- Requirement: Give the lines below again, exactly as they stand, and leave out the images.

- Data extract:

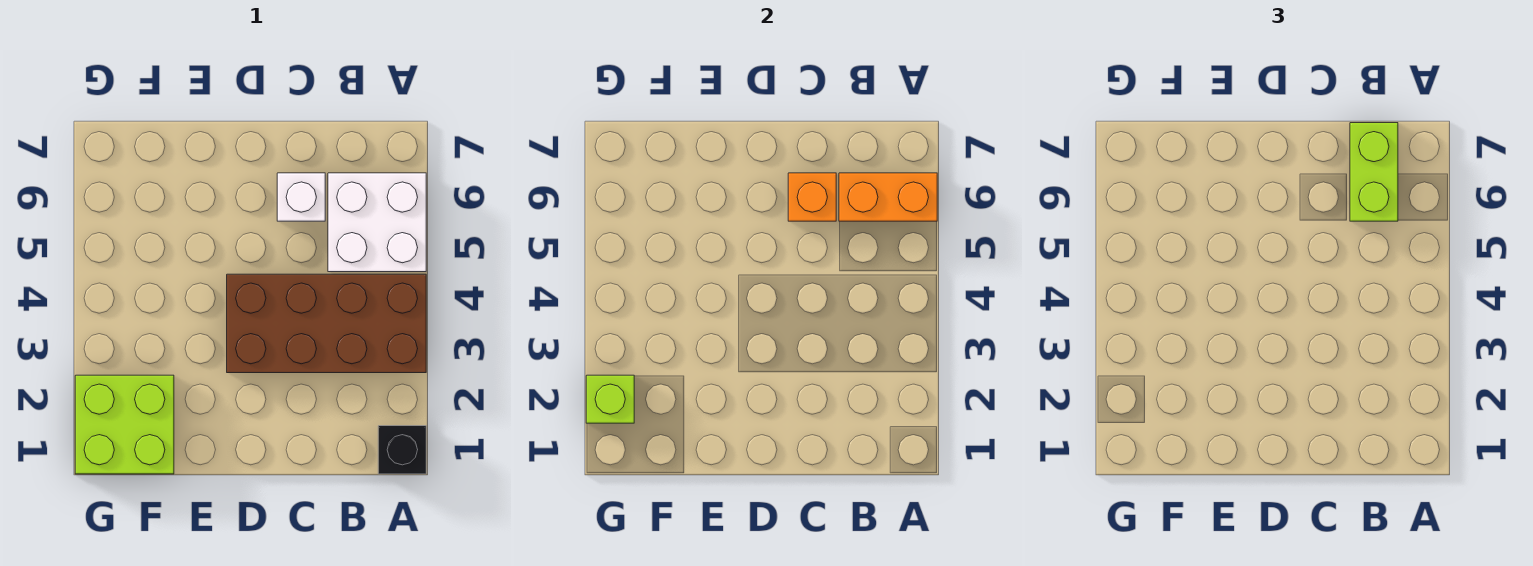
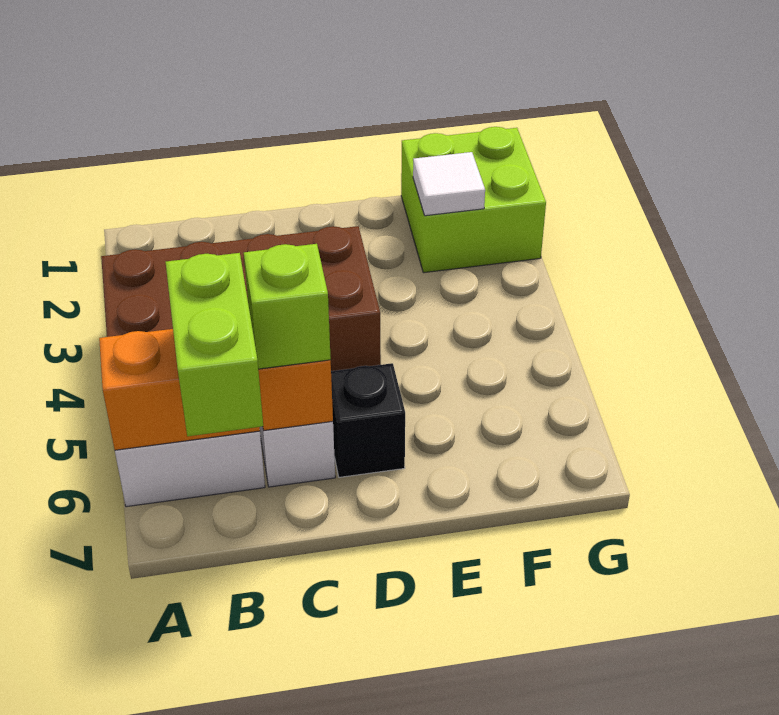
black brick A1 level 1 -> black brick D6 level 1
none -> white tile F2 level 2
lime brick G2 level 2 -> lime brick C6 level 3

- Response area:
black brick A1 level 1 -> black brick D6 level 1
none -> white tile F2 level 2
lime brick G2 level 2 -> lime brick C6 level 3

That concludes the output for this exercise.